• Assigned task: Look through the material below and copy exactly the lines from the line with "camera: 25 degrees left, 15 degrees down" to the line with "(411, 250) = (384, 252): brown", those two lines included.

• Input for this task:

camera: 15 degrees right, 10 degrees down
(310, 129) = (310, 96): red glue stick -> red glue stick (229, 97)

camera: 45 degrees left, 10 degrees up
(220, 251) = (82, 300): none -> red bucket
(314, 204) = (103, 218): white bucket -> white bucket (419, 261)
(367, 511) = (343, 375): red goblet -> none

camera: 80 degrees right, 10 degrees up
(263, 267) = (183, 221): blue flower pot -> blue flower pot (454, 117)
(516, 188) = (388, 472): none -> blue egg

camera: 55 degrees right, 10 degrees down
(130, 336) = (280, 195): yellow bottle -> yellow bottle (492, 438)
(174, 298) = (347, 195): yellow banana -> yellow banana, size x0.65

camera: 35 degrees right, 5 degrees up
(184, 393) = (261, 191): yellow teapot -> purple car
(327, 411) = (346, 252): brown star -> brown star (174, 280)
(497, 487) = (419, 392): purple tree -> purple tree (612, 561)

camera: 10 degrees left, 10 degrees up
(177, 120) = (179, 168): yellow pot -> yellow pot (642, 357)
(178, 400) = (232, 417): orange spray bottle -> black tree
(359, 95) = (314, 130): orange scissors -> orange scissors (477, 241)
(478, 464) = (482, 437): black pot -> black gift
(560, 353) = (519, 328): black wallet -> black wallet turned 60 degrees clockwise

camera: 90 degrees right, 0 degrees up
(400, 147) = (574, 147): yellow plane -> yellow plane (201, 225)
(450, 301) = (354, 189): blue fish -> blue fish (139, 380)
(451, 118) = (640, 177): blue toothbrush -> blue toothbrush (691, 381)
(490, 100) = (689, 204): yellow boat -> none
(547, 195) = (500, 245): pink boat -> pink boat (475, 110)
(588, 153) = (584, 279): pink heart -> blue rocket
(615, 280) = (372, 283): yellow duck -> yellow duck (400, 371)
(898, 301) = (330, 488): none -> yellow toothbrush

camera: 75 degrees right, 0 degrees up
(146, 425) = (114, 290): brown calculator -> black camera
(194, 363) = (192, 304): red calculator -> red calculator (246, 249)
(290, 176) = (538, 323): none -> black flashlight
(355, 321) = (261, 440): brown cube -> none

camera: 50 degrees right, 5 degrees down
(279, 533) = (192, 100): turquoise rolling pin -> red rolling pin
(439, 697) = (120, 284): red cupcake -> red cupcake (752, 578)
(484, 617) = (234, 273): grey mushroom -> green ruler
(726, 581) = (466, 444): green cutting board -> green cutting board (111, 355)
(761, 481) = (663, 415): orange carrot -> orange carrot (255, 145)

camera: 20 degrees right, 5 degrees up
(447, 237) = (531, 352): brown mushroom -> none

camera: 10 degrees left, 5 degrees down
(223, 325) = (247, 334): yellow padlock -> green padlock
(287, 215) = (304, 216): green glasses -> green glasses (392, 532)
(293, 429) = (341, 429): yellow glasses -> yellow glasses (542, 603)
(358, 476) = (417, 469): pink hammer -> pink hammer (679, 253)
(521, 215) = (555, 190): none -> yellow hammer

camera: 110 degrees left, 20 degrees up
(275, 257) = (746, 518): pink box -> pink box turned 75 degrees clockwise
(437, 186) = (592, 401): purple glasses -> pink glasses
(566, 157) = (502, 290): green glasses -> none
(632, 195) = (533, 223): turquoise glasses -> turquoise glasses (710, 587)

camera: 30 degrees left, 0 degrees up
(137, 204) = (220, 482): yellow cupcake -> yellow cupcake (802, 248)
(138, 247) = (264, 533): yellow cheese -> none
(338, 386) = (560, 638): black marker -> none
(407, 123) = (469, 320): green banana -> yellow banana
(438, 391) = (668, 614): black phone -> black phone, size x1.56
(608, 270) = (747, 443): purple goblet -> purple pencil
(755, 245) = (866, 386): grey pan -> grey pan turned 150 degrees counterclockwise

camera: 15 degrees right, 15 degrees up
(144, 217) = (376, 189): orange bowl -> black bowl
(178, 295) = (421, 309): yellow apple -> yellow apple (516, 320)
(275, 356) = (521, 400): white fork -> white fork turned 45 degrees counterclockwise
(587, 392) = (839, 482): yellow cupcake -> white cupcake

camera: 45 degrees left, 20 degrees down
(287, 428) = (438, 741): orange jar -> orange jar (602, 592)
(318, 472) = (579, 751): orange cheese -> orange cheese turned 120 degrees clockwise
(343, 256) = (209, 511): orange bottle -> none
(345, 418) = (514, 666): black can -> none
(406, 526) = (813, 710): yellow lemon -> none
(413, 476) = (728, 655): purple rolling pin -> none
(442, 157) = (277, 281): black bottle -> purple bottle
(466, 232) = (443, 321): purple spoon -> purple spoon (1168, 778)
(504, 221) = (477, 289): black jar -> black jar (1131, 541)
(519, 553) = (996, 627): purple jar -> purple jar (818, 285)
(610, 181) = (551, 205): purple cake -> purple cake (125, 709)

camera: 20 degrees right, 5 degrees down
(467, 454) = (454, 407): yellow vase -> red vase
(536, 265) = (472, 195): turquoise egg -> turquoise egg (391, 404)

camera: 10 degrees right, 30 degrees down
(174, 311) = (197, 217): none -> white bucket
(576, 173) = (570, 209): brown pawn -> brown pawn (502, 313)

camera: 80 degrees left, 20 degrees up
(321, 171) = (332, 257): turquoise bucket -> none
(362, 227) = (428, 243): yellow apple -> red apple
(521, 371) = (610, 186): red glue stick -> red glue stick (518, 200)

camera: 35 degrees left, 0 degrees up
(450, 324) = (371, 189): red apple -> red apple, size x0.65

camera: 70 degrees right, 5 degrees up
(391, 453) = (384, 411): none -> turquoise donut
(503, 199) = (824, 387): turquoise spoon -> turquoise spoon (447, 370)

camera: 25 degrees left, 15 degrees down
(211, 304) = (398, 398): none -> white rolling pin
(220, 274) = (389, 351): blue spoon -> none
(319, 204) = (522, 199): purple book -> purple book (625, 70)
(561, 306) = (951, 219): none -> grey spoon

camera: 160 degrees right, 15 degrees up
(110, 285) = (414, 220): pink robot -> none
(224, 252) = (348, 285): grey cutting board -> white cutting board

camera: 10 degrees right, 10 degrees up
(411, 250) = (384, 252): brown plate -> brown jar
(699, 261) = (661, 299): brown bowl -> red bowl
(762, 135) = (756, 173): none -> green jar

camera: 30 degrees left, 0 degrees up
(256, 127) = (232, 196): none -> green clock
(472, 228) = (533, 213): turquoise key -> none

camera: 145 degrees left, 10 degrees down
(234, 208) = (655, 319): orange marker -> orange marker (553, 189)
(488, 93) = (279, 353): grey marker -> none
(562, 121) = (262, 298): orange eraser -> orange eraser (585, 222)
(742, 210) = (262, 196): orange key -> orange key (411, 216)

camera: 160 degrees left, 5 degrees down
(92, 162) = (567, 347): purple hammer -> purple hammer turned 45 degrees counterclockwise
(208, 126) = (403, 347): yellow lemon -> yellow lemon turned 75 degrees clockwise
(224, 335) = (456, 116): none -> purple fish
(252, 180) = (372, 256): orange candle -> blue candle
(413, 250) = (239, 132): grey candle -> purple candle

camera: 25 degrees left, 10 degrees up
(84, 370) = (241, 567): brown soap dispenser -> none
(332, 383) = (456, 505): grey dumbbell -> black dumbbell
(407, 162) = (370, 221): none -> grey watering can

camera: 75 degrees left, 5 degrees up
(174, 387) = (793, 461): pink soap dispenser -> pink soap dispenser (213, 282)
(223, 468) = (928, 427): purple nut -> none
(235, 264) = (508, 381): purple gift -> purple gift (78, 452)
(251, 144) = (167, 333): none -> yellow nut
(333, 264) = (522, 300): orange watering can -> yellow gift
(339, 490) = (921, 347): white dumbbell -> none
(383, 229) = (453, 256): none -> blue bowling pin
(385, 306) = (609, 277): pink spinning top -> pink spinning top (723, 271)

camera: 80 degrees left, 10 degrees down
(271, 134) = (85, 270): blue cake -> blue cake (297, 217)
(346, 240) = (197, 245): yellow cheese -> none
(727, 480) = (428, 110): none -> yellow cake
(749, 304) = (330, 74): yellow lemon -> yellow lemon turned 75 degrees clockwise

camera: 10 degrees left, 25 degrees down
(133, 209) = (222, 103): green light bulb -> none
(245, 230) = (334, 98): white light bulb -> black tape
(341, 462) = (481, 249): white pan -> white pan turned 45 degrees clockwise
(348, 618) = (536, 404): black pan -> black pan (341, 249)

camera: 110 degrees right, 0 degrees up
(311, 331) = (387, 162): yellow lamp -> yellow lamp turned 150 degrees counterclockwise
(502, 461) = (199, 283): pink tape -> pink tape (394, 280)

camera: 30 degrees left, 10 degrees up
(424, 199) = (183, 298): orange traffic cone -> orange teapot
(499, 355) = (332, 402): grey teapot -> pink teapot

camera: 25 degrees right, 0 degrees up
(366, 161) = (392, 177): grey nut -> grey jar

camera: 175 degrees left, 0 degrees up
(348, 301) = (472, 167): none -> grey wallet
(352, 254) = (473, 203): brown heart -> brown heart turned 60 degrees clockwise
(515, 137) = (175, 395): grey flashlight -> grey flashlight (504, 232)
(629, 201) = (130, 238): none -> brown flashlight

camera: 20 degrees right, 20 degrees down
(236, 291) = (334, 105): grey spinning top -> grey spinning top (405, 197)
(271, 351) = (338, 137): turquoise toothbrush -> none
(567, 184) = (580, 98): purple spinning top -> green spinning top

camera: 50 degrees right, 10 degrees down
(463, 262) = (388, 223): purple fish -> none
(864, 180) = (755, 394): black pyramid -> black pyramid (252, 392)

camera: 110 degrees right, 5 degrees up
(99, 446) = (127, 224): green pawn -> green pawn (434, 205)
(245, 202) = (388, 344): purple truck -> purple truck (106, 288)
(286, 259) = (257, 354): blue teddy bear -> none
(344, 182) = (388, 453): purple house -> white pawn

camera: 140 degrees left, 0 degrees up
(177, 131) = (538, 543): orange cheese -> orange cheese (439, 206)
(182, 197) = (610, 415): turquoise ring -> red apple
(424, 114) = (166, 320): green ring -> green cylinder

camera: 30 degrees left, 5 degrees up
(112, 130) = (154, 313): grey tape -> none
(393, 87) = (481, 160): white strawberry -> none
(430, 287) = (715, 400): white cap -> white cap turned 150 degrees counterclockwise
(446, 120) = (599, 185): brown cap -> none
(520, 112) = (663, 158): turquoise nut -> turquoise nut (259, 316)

• Answer to this task:
camera: 25 degrees left, 15 degrees down
(211, 304) = (398, 398): none -> white rolling pin
(220, 274) = (389, 351): blue spoon -> none
(319, 204) = (522, 199): purple book -> purple book (625, 70)
(561, 306) = (951, 219): none -> grey spoon

camera: 160 degrees right, 15 degrees up
(110, 285) = (414, 220): pink robot -> none
(224, 252) = (348, 285): grey cutting board -> white cutting board

camera: 10 degrees right, 10 degrees up
(411, 250) = (384, 252): brown plate -> brown jar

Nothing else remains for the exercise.